-------- Task data
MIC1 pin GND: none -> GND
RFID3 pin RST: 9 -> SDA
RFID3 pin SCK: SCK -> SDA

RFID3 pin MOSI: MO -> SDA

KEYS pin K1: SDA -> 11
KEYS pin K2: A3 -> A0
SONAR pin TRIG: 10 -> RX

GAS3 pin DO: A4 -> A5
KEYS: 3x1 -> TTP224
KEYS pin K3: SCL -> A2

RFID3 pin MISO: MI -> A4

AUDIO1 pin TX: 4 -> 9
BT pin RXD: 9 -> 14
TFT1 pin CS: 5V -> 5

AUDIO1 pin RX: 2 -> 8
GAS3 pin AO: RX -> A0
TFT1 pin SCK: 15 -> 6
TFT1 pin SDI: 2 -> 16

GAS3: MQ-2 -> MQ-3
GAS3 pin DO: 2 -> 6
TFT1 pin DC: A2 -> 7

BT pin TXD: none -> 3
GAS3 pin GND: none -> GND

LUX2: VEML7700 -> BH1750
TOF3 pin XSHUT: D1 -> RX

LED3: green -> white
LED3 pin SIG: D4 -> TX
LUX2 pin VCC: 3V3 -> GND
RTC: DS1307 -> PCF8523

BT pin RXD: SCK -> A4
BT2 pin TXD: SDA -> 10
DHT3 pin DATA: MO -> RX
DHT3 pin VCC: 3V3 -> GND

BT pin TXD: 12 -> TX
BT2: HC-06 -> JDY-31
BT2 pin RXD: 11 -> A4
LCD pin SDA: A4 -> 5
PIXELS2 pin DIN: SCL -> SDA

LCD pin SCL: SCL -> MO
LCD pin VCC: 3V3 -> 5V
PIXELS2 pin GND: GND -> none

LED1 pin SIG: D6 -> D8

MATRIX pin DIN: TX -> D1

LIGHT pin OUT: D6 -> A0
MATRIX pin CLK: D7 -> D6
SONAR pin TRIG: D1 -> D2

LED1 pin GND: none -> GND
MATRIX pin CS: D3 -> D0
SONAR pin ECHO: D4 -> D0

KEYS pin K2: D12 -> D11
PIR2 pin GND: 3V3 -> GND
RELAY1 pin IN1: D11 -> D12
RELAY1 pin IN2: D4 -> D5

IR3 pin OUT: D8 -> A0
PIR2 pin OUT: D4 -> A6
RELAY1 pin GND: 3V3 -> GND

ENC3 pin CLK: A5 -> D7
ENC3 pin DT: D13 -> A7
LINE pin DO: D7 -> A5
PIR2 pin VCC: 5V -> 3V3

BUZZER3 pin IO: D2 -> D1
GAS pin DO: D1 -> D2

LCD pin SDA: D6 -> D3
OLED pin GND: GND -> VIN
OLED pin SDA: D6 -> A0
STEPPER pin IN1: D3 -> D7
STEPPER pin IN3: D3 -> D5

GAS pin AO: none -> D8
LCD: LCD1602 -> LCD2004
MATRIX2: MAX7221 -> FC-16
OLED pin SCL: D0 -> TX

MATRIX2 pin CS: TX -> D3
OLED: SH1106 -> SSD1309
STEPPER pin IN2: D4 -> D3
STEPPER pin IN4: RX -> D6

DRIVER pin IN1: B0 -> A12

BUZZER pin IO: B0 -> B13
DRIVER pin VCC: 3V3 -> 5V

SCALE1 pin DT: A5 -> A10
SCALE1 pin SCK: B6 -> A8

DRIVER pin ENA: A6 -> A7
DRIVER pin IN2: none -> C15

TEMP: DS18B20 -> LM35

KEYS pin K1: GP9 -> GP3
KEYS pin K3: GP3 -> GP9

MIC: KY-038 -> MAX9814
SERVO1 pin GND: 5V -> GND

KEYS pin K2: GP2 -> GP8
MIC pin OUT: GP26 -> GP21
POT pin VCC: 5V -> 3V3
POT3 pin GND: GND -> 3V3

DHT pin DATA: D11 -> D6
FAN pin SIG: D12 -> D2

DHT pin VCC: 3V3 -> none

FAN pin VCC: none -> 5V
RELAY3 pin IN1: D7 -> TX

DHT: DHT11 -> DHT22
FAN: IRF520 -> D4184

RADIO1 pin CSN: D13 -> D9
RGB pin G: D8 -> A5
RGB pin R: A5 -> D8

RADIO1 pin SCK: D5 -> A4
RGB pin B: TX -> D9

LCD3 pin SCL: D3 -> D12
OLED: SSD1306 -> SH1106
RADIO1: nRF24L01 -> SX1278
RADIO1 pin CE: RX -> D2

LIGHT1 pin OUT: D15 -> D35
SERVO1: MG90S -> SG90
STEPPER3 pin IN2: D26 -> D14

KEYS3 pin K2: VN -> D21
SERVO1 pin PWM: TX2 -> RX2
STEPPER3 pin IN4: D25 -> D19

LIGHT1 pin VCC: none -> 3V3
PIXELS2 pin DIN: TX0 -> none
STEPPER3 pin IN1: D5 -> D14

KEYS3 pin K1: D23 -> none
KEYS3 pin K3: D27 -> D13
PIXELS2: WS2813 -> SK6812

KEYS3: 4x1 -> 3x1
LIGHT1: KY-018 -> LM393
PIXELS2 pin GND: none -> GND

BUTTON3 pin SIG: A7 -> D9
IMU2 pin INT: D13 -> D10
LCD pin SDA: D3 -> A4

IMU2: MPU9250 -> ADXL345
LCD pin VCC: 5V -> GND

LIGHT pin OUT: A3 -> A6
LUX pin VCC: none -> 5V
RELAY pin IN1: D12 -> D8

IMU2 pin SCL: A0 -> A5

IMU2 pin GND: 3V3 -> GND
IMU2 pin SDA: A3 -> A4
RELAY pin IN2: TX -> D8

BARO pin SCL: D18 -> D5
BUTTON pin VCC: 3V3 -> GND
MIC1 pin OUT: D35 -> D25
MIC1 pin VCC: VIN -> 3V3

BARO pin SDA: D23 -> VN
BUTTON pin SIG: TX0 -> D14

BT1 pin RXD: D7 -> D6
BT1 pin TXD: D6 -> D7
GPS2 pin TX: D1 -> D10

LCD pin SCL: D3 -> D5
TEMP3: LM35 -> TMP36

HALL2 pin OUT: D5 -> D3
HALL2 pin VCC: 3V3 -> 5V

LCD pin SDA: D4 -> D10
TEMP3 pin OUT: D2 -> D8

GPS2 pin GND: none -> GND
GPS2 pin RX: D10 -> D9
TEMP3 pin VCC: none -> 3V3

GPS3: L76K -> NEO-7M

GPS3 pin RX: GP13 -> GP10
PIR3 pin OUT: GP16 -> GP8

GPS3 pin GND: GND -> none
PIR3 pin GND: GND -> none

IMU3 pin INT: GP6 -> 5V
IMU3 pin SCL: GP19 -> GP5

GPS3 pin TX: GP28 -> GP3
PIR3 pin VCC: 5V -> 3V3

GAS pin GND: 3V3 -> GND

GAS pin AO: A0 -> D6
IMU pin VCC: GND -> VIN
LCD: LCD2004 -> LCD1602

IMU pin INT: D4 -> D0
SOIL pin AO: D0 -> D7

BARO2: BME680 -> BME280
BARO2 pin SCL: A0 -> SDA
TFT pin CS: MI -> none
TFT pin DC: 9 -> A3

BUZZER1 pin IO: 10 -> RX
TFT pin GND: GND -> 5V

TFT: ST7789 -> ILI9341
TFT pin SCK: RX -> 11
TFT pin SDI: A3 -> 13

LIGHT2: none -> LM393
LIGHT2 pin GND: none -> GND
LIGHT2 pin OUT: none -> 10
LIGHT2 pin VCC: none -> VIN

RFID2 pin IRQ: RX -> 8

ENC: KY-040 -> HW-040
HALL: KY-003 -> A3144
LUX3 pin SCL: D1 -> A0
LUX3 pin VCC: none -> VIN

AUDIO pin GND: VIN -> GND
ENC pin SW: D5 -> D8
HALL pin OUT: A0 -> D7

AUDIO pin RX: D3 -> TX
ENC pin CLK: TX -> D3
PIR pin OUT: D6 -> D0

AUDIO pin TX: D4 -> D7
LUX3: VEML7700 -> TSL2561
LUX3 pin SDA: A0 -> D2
----------------
■ **Task item**
What the answer should hold is an exact copy of each line from the one containing "LUX3 pin SCL: D1 -> A0" to the final line of the listing above.

■ **Exercise solution**
LUX3 pin SCL: D1 -> A0
LUX3 pin VCC: none -> VIN

AUDIO pin GND: VIN -> GND
ENC pin SW: D5 -> D8
HALL pin OUT: A0 -> D7

AUDIO pin RX: D3 -> TX
ENC pin CLK: TX -> D3
PIR pin OUT: D6 -> D0

AUDIO pin TX: D4 -> D7
LUX3: VEML7700 -> TSL2561
LUX3 pin SDA: A0 -> D2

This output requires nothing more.